(Records shown Opens)
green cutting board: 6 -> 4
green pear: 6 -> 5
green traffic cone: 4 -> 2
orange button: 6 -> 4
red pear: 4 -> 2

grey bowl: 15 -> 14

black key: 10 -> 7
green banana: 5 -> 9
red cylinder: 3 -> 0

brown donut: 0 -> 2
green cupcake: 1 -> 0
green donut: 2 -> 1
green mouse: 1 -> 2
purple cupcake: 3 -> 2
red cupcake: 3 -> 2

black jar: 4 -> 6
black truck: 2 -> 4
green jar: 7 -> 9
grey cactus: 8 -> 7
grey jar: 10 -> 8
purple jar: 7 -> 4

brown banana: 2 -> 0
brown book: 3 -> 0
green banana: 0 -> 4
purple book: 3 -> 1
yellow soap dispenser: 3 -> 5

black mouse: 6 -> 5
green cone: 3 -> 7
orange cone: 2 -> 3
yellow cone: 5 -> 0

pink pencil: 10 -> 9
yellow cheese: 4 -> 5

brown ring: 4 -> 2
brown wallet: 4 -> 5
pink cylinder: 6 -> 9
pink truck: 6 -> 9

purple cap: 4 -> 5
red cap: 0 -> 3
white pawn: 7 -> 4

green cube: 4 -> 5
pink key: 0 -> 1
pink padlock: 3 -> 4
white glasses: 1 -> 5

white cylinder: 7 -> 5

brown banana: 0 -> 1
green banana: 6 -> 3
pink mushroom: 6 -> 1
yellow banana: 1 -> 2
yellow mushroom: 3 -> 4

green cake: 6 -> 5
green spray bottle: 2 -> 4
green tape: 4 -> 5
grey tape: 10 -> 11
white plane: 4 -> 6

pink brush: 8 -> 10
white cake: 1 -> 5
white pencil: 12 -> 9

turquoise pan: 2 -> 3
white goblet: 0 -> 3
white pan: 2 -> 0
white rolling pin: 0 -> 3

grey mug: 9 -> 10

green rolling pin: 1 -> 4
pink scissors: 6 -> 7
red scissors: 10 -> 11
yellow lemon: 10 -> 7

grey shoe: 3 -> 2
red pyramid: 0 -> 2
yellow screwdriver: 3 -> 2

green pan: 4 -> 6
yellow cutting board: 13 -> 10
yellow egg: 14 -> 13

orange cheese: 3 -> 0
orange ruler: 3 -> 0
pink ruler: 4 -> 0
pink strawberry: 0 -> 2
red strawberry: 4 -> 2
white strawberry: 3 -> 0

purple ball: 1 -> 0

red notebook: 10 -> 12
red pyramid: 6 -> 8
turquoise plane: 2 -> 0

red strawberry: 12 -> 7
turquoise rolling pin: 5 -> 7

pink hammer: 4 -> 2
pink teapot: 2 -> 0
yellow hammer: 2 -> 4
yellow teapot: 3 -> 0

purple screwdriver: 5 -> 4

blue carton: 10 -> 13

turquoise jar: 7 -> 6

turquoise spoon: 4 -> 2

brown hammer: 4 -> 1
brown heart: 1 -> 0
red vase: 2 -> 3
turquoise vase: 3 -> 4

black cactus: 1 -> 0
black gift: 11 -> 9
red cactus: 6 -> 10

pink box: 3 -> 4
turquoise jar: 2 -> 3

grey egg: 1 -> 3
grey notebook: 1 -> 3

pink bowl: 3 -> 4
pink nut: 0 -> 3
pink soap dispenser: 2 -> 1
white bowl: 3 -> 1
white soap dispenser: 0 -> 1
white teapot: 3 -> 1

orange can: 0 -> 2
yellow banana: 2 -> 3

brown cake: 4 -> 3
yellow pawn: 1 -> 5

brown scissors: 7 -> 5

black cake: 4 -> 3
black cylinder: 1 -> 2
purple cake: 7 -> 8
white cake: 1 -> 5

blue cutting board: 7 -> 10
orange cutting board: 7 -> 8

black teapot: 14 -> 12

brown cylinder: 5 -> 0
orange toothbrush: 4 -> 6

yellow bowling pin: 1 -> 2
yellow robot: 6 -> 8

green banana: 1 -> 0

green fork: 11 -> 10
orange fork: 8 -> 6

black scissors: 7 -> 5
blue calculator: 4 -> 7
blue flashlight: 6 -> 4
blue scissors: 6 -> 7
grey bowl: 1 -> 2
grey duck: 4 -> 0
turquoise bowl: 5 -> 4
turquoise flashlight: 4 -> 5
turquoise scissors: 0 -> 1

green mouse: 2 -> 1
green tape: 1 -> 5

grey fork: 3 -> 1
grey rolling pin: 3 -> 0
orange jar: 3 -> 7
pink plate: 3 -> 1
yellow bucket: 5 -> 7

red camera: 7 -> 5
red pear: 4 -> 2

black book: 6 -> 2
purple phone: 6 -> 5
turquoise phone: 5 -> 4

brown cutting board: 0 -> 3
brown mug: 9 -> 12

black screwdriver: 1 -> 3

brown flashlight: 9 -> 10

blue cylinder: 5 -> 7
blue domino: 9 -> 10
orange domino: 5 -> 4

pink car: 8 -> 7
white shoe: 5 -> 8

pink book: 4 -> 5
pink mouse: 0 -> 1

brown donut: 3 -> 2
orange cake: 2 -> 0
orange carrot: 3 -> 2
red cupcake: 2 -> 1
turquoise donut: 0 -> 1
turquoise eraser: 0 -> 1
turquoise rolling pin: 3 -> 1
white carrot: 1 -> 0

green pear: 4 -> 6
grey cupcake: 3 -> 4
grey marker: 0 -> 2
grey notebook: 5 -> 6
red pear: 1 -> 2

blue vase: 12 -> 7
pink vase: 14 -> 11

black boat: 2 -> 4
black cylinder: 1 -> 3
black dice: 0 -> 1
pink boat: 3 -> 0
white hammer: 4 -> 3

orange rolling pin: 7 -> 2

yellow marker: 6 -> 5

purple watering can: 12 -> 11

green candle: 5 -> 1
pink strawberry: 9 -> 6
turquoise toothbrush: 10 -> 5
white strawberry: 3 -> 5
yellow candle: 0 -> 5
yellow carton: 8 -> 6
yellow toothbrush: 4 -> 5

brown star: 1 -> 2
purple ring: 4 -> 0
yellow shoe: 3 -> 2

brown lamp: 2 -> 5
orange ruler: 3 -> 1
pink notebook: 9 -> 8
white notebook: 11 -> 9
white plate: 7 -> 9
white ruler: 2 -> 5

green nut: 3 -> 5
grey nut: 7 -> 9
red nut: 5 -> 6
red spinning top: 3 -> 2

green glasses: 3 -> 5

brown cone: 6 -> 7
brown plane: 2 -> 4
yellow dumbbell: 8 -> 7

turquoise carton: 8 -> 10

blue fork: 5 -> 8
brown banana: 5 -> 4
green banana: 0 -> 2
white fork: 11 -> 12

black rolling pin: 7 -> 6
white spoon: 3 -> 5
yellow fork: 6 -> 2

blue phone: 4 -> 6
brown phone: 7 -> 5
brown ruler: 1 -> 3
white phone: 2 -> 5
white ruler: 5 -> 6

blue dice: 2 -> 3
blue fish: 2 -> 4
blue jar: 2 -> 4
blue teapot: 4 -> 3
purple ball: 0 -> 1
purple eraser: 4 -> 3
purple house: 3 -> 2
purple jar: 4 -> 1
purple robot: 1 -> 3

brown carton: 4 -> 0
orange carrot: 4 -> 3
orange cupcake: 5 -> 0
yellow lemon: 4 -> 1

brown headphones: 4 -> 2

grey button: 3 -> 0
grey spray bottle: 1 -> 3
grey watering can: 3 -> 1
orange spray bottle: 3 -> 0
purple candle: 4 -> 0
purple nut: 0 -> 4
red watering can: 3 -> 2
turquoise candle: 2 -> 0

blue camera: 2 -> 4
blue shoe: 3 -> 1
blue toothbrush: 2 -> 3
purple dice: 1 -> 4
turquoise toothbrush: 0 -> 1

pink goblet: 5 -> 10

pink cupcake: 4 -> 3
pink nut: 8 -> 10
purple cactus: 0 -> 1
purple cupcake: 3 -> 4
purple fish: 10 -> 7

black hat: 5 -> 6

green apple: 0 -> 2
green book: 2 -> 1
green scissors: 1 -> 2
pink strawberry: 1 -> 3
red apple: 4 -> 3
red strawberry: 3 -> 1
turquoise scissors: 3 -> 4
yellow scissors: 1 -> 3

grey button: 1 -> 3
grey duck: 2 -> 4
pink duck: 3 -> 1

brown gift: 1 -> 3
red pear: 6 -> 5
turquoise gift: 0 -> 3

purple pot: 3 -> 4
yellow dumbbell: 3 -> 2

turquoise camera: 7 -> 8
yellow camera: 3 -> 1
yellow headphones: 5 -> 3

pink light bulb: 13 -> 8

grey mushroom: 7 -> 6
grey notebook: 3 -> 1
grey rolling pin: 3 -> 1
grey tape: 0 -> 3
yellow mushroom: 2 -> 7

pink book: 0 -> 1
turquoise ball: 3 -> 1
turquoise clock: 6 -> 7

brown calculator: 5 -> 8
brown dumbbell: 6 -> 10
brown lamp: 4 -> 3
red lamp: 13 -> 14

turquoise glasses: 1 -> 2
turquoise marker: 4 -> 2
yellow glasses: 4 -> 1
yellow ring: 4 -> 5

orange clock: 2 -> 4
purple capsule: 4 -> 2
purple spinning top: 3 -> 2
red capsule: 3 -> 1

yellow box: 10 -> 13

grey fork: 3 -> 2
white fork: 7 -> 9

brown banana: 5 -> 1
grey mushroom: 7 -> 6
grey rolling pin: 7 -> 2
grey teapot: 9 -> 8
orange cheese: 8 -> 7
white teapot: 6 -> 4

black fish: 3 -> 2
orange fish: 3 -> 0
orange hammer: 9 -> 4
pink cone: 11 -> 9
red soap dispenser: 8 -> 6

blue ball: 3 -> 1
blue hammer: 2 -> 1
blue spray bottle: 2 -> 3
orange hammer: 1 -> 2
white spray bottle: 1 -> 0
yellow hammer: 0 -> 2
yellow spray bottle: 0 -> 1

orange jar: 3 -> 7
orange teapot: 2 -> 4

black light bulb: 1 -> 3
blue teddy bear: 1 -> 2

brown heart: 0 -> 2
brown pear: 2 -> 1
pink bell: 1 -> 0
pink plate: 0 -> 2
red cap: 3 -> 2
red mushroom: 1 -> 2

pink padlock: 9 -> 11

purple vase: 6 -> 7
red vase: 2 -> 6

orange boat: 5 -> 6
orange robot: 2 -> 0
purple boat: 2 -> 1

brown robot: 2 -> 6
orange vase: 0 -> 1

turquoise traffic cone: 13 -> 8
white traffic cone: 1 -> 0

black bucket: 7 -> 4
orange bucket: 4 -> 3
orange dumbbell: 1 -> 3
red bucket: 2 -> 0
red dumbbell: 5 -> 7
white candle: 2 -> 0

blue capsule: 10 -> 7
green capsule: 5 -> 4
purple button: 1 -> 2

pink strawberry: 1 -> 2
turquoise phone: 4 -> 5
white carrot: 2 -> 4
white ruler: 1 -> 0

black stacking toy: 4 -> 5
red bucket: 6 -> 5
(Records shown Closes)
The answer must hold only the lines from the first line of the data through the line bearing "black truck: 2 -> 4", returned exactly.

### Task solution
green cutting board: 6 -> 4
green pear: 6 -> 5
green traffic cone: 4 -> 2
orange button: 6 -> 4
red pear: 4 -> 2

grey bowl: 15 -> 14

black key: 10 -> 7
green banana: 5 -> 9
red cylinder: 3 -> 0

brown donut: 0 -> 2
green cupcake: 1 -> 0
green donut: 2 -> 1
green mouse: 1 -> 2
purple cupcake: 3 -> 2
red cupcake: 3 -> 2

black jar: 4 -> 6
black truck: 2 -> 4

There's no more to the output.